WHAT YOU SHOULD DO: Excluding any images, copy all of the lines below precisely as written.

DATA EXCERPT:
▼▼▼

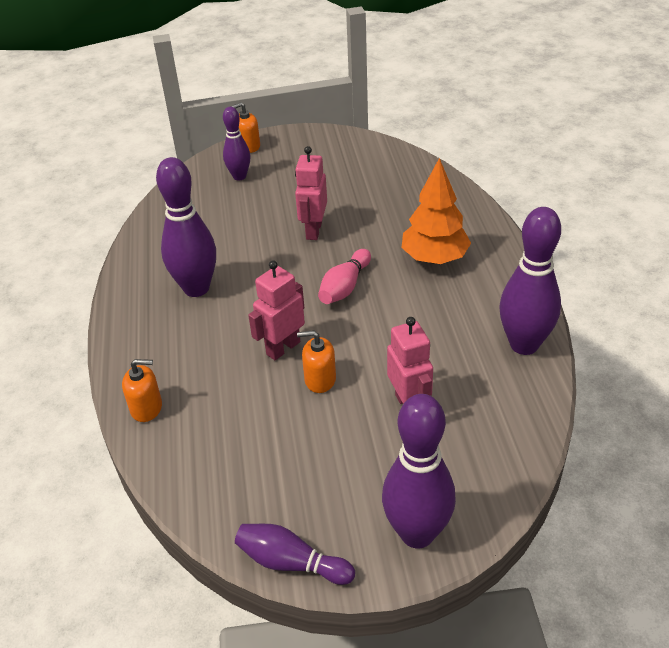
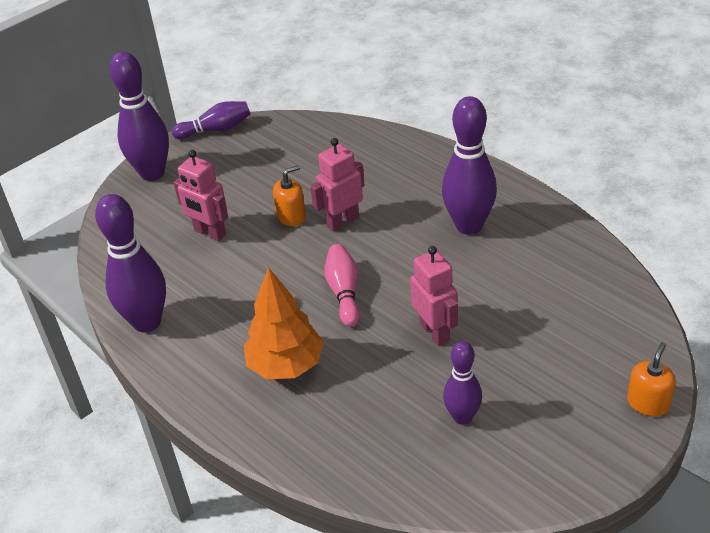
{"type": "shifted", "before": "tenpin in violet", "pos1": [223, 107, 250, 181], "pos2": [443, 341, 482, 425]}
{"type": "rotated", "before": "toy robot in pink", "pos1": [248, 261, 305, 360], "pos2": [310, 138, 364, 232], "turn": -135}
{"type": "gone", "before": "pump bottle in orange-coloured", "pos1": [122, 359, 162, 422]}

▲▲▲

TASK SOLUTION:
{"type": "shifted", "before": "tenpin in violet", "pos1": [223, 107, 250, 181], "pos2": [443, 341, 482, 425]}
{"type": "rotated", "before": "toy robot in pink", "pos1": [248, 261, 305, 360], "pos2": [310, 138, 364, 232], "turn": -135}
{"type": "gone", "before": "pump bottle in orange-coloured", "pos1": [122, 359, 162, 422]}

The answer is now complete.